*The input*.
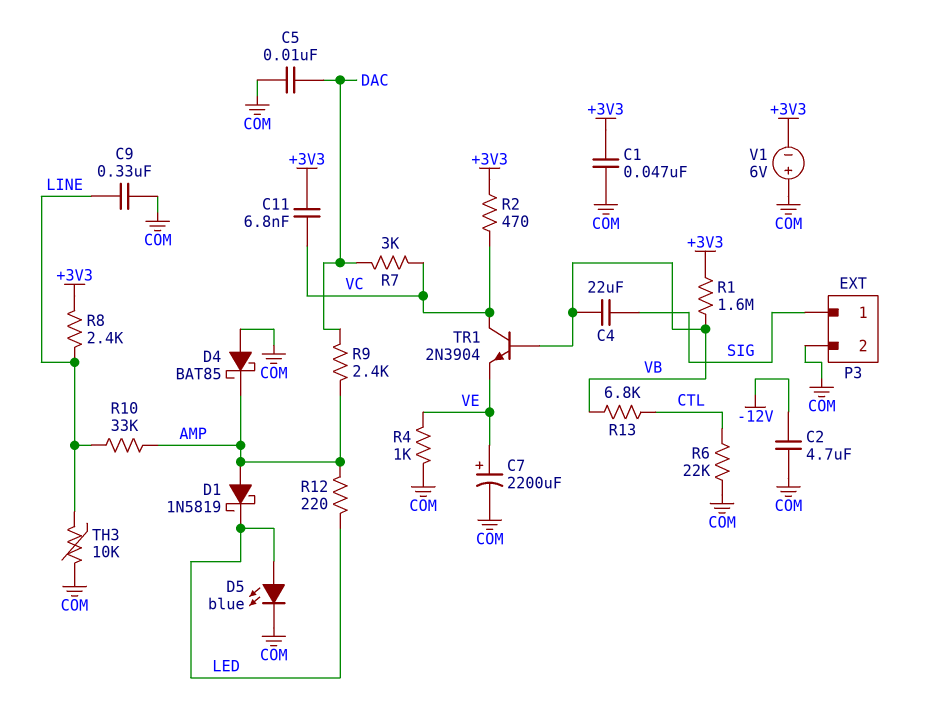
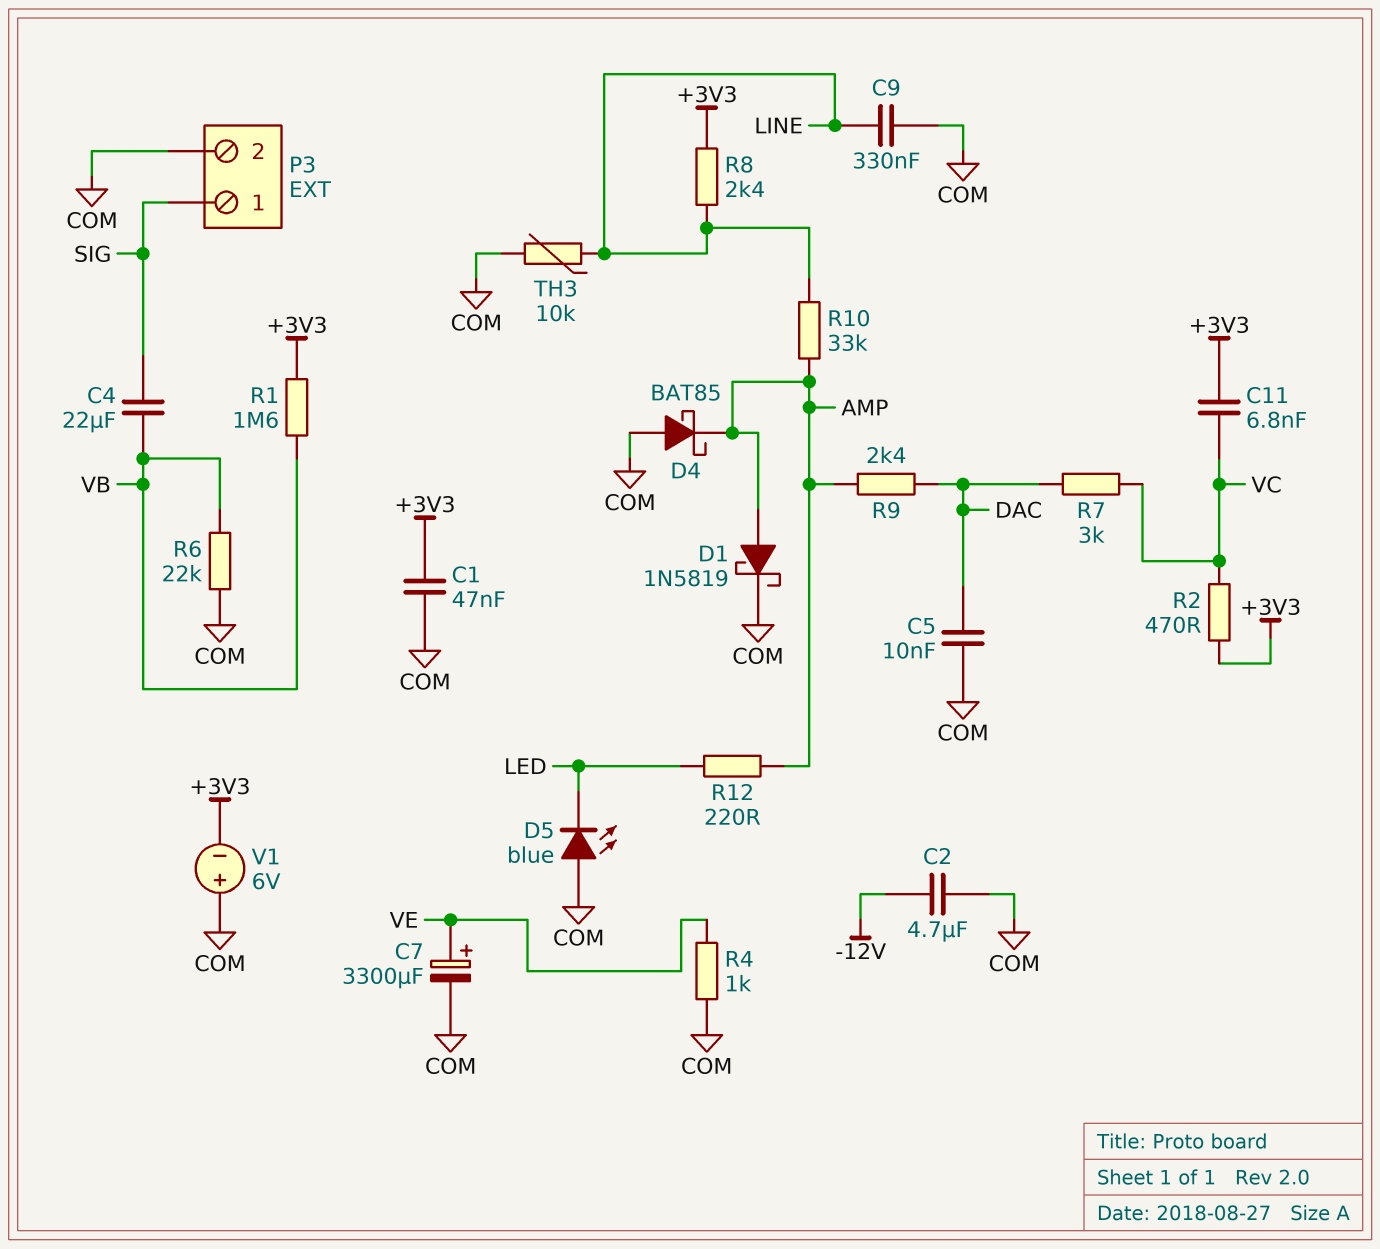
C7: 2200uF (plus VE, minus COM) -> 3300uF (plus VE, minus COM)
D1: schottky 1N5819 (A AMP, K LED) -> schottky 1N5819 (A AMP, K COM)
D5: LED blue (A LED, K COM) -> LED blue (A COM, K LED)
R6: 22k (COM, CTL) -> 22k (COM, VB)
R13: 6.8k (CTL, VB) -> none
TR1: NPN 2N3904 (B VB, C VC, E VE) -> none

*Required work*.
Set out, exactly as written, the lines from the line with "R13: 6.8k (CTL, VB) -> none" to the last line of the records, inclusive, and only those lines.

*Reply to the exercise*.
R13: 6.8k (CTL, VB) -> none
TR1: NPN 2N3904 (B VB, C VC, E VE) -> none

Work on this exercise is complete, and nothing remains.